◆ Problem details ◆
In the entries below, find the string "camera" and return each line holding it.

◆ Data shown ◆
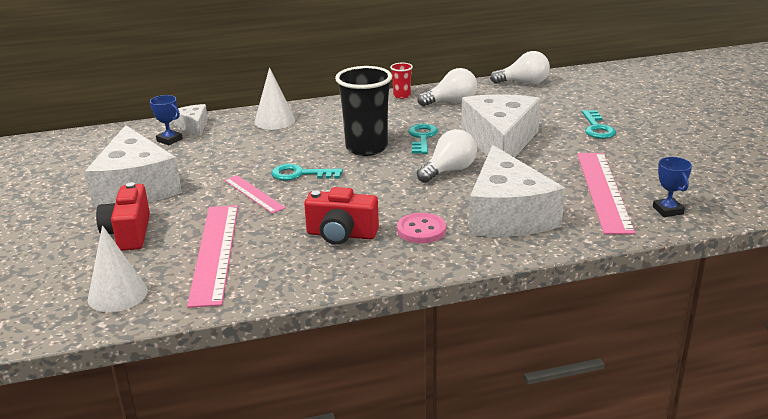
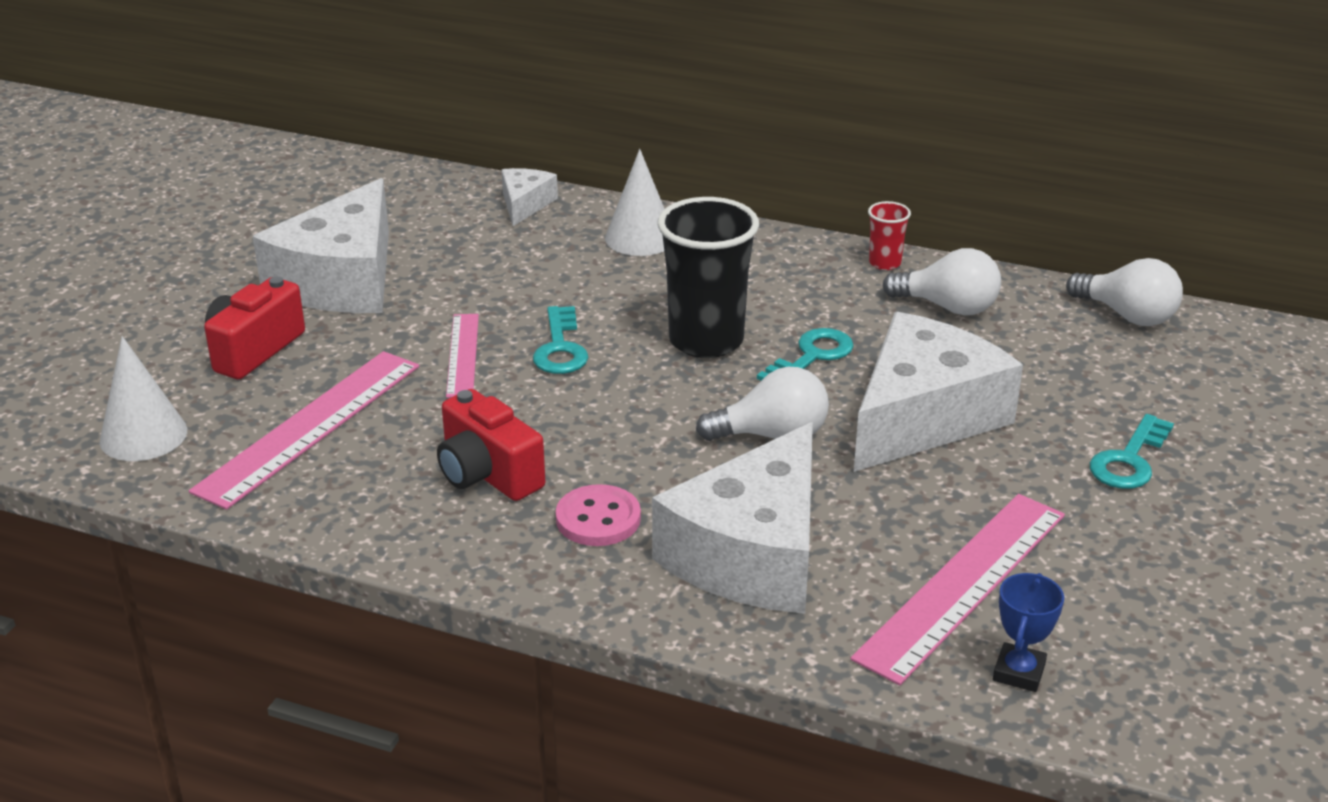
camera: 35 degrees right, 5 degrees up
(169, 140) = (468, 217): blue trophy -> none
(300, 174) = (560, 348): turquoise key -> turquoise key turned 135 degrees counterclockwise

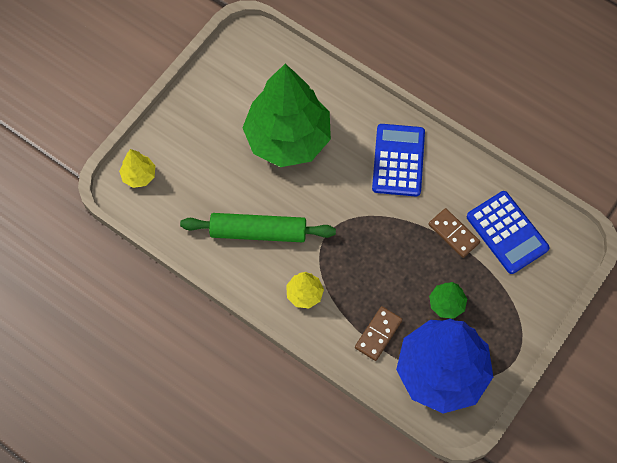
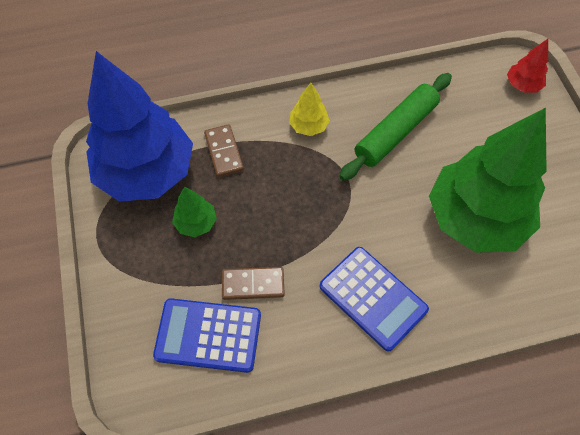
camera: 130 degrees right, 5 degrees down
(139, 175) = (522, 85): yellow tree -> red tree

◆ Answer space ◆
camera: 35 degrees right, 5 degrees up
camera: 130 degrees right, 5 degrees down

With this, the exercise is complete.